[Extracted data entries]
___

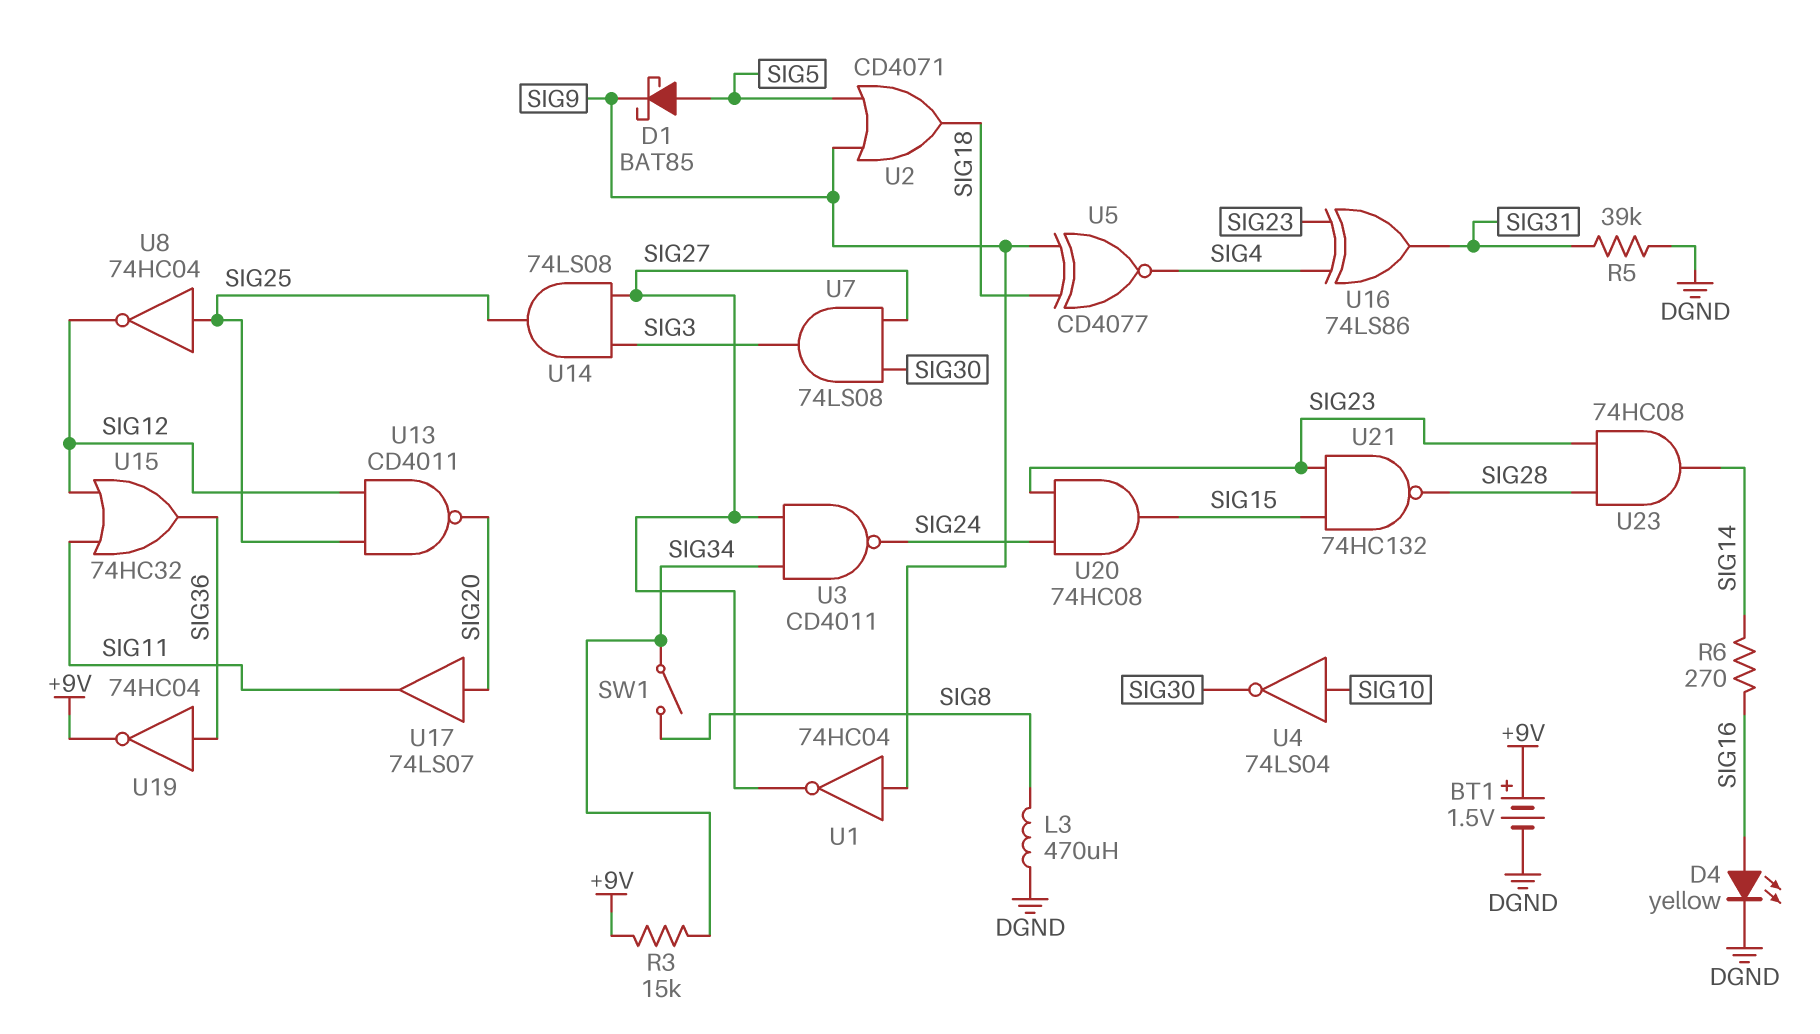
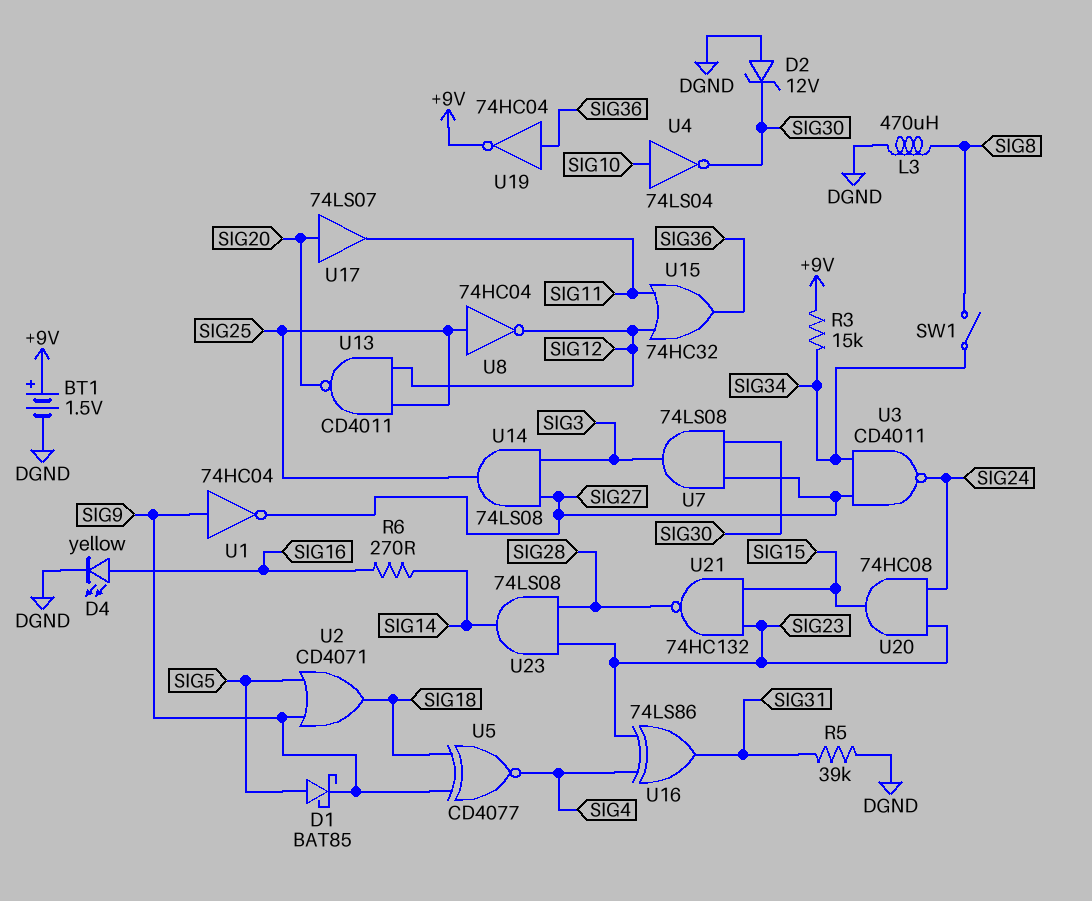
D2: none -> zener 12V (A DGND, K SIG30)
U23: AND 74HC08 (in SIG23, in SIG28, out SIG14) -> AND 74LS08 (in SIG23, in SIG28, out SIG14)

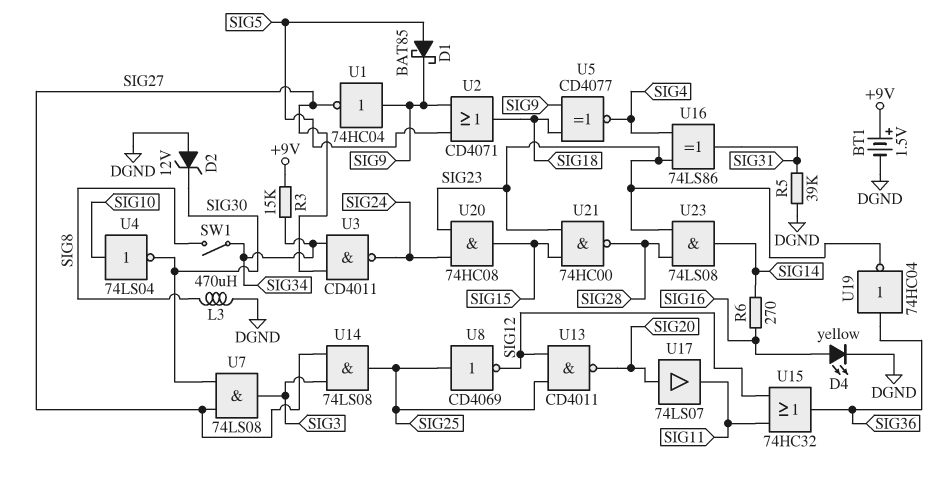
U8: NOT 74HC04 (in SIG25, out SIG12) -> NOT CD4069 (in SIG25, out SIG12)
U19: NOT 74HC04 (in SIG36, out +9V) -> NOT 74HC04 (in SIG36, out SIG23)
U21: NAND 74HC132 (in SIG15, in SIG23, out SIG28) -> NAND 74HC00 (in SIG15, in SIG23, out SIG28)

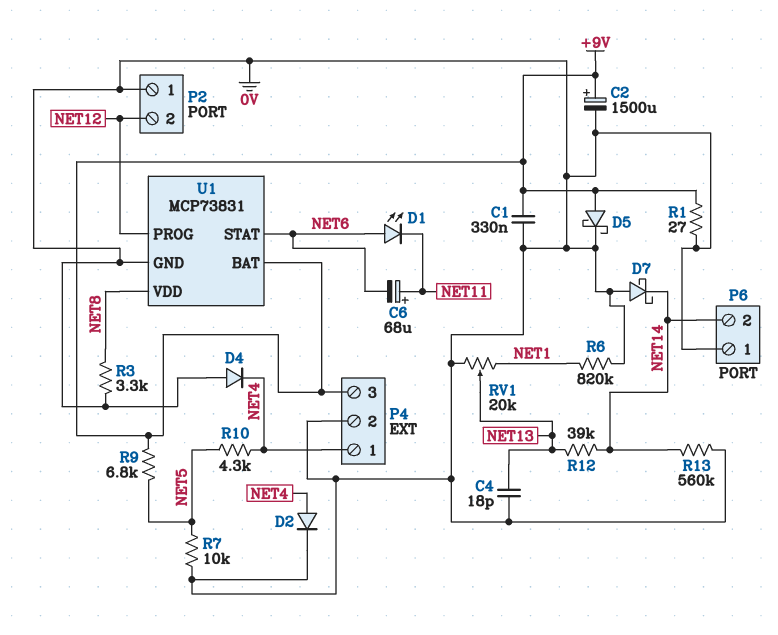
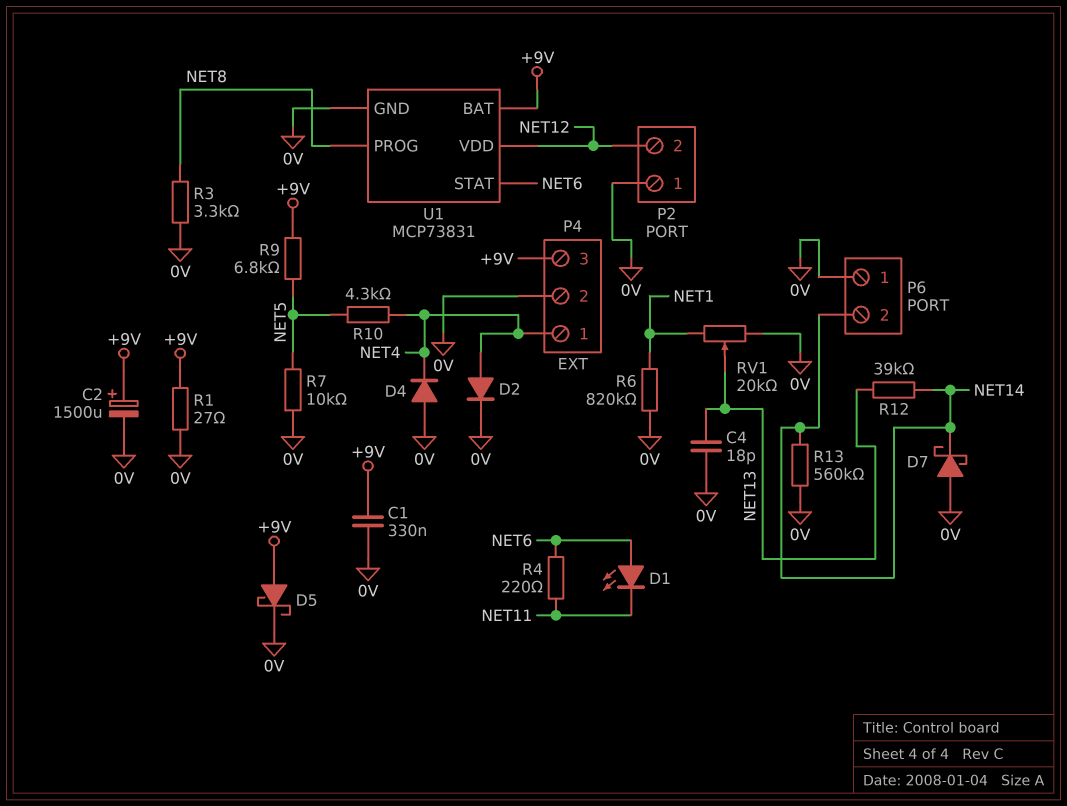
C6: 68uF (plus NET11, minus NET6) -> none
R4: none -> 220 (NET6, NET11)
U1 pin PROG: NET12 -> NET8
U1 pin VDD: NET8 -> NET12

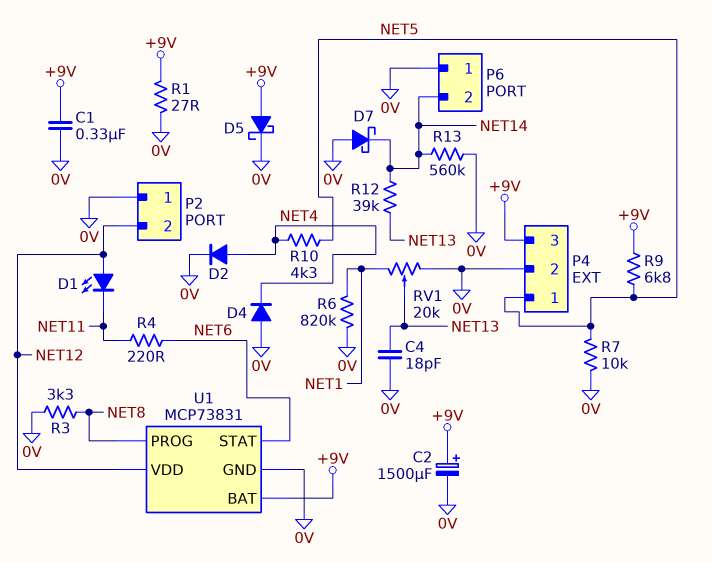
D1: LED (A NET6, K NET11) -> LED (A NET12, K NET11)
P4 pin 1: NET4 -> NET5

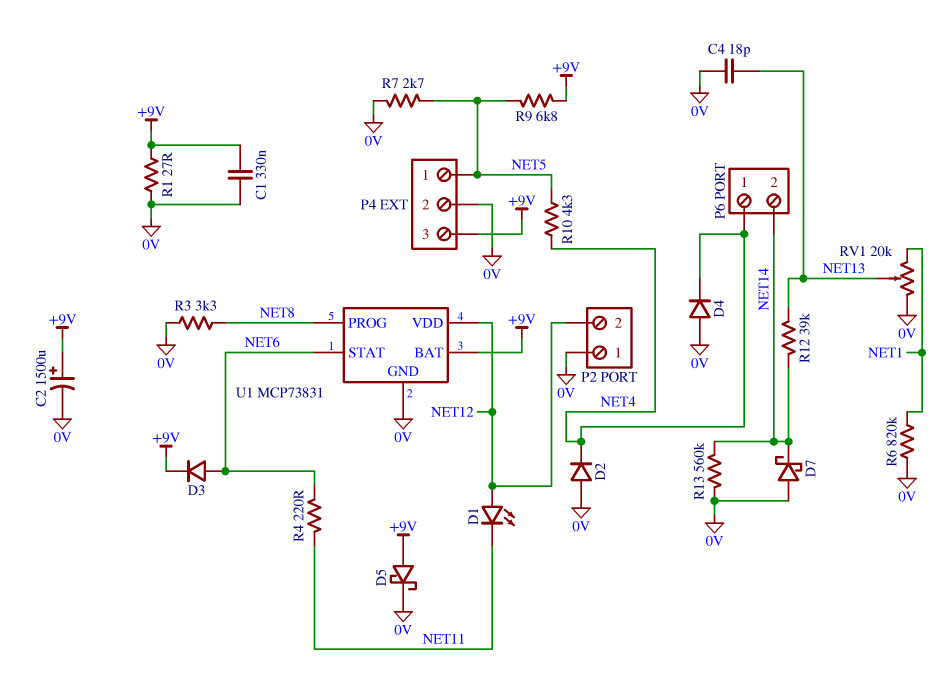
D2: diode (A NET4, K 0V) -> diode (A 0V, K NET4)
D3: none -> diode (A NET6, K +9V)
P6 pin 1: 0V -> NET4
R7: 10k (0V, NET5) -> 2.7k (0V, NET5)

___

Copy out the records exactly. Do not include the pictures.

D2: none -> zener 12V (A DGND, K SIG30)
U23: AND 74HC08 (in SIG23, in SIG28, out SIG14) -> AND 74LS08 (in SIG23, in SIG28, out SIG14)

U8: NOT 74HC04 (in SIG25, out SIG12) -> NOT CD4069 (in SIG25, out SIG12)
U19: NOT 74HC04 (in SIG36, out +9V) -> NOT 74HC04 (in SIG36, out SIG23)
U21: NAND 74HC132 (in SIG15, in SIG23, out SIG28) -> NAND 74HC00 (in SIG15, in SIG23, out SIG28)

C6: 68uF (plus NET11, minus NET6) -> none
R4: none -> 220 (NET6, NET11)
U1 pin PROG: NET12 -> NET8
U1 pin VDD: NET8 -> NET12

D1: LED (A NET6, K NET11) -> LED (A NET12, K NET11)
P4 pin 1: NET4 -> NET5

D2: diode (A NET4, K 0V) -> diode (A 0V, K NET4)
D3: none -> diode (A NET6, K +9V)
P6 pin 1: 0V -> NET4
R7: 10k (0V, NET5) -> 2.7k (0V, NET5)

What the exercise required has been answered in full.